-------- GIVEN RECORDS --------

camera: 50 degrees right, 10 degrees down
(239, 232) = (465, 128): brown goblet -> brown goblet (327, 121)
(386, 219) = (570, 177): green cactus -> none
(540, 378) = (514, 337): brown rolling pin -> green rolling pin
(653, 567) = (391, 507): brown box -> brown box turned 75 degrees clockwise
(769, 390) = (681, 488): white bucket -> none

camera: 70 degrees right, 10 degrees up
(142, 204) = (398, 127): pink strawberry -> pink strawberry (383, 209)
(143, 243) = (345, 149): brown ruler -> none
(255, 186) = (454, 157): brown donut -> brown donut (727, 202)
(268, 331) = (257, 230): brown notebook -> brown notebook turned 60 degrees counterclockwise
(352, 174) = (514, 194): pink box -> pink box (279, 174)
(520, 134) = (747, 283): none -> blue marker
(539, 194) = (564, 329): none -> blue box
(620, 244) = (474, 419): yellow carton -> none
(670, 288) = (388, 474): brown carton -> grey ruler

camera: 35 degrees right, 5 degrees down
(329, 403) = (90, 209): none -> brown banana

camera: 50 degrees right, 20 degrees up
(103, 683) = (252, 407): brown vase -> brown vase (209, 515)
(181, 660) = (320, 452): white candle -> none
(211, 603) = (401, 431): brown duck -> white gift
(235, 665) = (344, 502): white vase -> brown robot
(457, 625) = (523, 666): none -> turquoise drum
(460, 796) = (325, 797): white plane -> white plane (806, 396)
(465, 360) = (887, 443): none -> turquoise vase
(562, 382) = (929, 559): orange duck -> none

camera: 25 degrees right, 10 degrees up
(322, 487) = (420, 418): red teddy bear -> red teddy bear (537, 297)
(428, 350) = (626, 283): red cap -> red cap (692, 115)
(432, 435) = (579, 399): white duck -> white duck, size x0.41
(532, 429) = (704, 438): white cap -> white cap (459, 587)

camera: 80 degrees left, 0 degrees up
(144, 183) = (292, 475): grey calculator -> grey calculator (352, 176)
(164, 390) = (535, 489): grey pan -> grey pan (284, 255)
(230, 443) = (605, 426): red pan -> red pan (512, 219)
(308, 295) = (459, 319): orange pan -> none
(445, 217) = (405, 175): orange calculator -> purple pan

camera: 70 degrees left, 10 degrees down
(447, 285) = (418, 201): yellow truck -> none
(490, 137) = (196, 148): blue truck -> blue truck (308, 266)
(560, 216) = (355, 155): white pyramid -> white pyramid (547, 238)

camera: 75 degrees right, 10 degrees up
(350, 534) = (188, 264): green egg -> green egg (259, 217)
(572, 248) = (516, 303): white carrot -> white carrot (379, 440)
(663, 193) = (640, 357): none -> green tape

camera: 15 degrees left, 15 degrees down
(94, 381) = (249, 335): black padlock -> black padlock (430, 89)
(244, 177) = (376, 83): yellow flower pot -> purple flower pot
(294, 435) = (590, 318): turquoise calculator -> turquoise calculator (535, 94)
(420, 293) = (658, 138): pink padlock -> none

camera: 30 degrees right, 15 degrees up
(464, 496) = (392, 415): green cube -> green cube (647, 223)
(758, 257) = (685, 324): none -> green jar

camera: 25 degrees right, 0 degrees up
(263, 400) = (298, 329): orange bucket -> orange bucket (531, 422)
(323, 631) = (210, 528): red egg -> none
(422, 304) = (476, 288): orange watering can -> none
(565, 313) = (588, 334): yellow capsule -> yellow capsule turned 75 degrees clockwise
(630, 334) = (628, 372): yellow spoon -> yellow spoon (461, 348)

--------

PROBLEM TO WORK ON => The requested lines run from the one with "(532, 429) = (704, 438): white" through the last line of the records. Return them exactly.

YOUR SOLUTION =>
(532, 429) = (704, 438): white cap -> white cap (459, 587)

camera: 80 degrees left, 0 degrees up
(144, 183) = (292, 475): grey calculator -> grey calculator (352, 176)
(164, 390) = (535, 489): grey pan -> grey pan (284, 255)
(230, 443) = (605, 426): red pan -> red pan (512, 219)
(308, 295) = (459, 319): orange pan -> none
(445, 217) = (405, 175): orange calculator -> purple pan

camera: 70 degrees left, 10 degrees down
(447, 285) = (418, 201): yellow truck -> none
(490, 137) = (196, 148): blue truck -> blue truck (308, 266)
(560, 216) = (355, 155): white pyramid -> white pyramid (547, 238)

camera: 75 degrees right, 10 degrees up
(350, 534) = (188, 264): green egg -> green egg (259, 217)
(572, 248) = (516, 303): white carrot -> white carrot (379, 440)
(663, 193) = (640, 357): none -> green tape

camera: 15 degrees left, 15 degrees down
(94, 381) = (249, 335): black padlock -> black padlock (430, 89)
(244, 177) = (376, 83): yellow flower pot -> purple flower pot
(294, 435) = (590, 318): turquoise calculator -> turquoise calculator (535, 94)
(420, 293) = (658, 138): pink padlock -> none

camera: 30 degrees right, 15 degrees up
(464, 496) = (392, 415): green cube -> green cube (647, 223)
(758, 257) = (685, 324): none -> green jar

camera: 25 degrees right, 0 degrees up
(263, 400) = (298, 329): orange bucket -> orange bucket (531, 422)
(323, 631) = (210, 528): red egg -> none
(422, 304) = (476, 288): orange watering can -> none
(565, 313) = (588, 334): yellow capsule -> yellow capsule turned 75 degrees clockwise
(630, 334) = (628, 372): yellow spoon -> yellow spoon (461, 348)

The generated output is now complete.